Before-and-after object listings:
————

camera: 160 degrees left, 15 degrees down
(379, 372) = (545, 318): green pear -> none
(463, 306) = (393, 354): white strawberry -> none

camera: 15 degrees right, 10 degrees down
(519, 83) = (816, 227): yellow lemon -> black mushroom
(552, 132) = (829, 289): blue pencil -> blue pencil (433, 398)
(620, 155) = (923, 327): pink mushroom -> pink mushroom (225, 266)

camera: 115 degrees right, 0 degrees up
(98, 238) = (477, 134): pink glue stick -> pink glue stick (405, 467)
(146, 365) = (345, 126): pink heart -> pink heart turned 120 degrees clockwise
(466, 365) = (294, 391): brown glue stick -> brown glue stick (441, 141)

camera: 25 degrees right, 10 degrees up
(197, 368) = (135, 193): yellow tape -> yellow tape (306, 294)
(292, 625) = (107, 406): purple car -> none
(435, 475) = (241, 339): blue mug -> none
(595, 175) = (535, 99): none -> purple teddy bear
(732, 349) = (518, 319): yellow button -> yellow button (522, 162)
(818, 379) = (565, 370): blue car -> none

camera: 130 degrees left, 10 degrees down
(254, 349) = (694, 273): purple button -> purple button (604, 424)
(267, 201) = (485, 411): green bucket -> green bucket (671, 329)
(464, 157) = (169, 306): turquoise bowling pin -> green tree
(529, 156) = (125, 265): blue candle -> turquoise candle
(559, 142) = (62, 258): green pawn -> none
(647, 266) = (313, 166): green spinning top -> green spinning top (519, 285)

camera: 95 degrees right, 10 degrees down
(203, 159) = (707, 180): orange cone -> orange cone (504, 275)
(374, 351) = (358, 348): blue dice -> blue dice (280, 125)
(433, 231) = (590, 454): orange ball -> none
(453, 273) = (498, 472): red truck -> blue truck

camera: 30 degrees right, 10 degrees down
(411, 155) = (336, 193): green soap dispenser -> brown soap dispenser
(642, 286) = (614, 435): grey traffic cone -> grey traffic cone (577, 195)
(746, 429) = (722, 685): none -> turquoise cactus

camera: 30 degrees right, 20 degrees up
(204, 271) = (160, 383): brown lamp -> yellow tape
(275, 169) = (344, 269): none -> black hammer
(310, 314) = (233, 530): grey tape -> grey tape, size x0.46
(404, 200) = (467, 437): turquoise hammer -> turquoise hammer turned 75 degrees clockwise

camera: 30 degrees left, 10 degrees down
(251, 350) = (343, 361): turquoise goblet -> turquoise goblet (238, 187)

————

WHAT TO DO: Your answer should be exactly the lines of the data above, from the first through the line containing "(275, 169) = (344, 269): none -> black hammer".

TASK RESPONSE:
camera: 160 degrees left, 15 degrees down
(379, 372) = (545, 318): green pear -> none
(463, 306) = (393, 354): white strawberry -> none

camera: 15 degrees right, 10 degrees down
(519, 83) = (816, 227): yellow lemon -> black mushroom
(552, 132) = (829, 289): blue pencil -> blue pencil (433, 398)
(620, 155) = (923, 327): pink mushroom -> pink mushroom (225, 266)

camera: 115 degrees right, 0 degrees up
(98, 238) = (477, 134): pink glue stick -> pink glue stick (405, 467)
(146, 365) = (345, 126): pink heart -> pink heart turned 120 degrees clockwise
(466, 365) = (294, 391): brown glue stick -> brown glue stick (441, 141)

camera: 25 degrees right, 10 degrees up
(197, 368) = (135, 193): yellow tape -> yellow tape (306, 294)
(292, 625) = (107, 406): purple car -> none
(435, 475) = (241, 339): blue mug -> none
(595, 175) = (535, 99): none -> purple teddy bear
(732, 349) = (518, 319): yellow button -> yellow button (522, 162)
(818, 379) = (565, 370): blue car -> none

camera: 130 degrees left, 10 degrees down
(254, 349) = (694, 273): purple button -> purple button (604, 424)
(267, 201) = (485, 411): green bucket -> green bucket (671, 329)
(464, 157) = (169, 306): turquoise bowling pin -> green tree
(529, 156) = (125, 265): blue candle -> turquoise candle
(559, 142) = (62, 258): green pawn -> none
(647, 266) = (313, 166): green spinning top -> green spinning top (519, 285)

camera: 95 degrees right, 10 degrees down
(203, 159) = (707, 180): orange cone -> orange cone (504, 275)
(374, 351) = (358, 348): blue dice -> blue dice (280, 125)
(433, 231) = (590, 454): orange ball -> none
(453, 273) = (498, 472): red truck -> blue truck

camera: 30 degrees right, 10 degrees down
(411, 155) = (336, 193): green soap dispenser -> brown soap dispenser
(642, 286) = (614, 435): grey traffic cone -> grey traffic cone (577, 195)
(746, 429) = (722, 685): none -> turquoise cactus

camera: 30 degrees right, 20 degrees up
(204, 271) = (160, 383): brown lamp -> yellow tape
(275, 169) = (344, 269): none -> black hammer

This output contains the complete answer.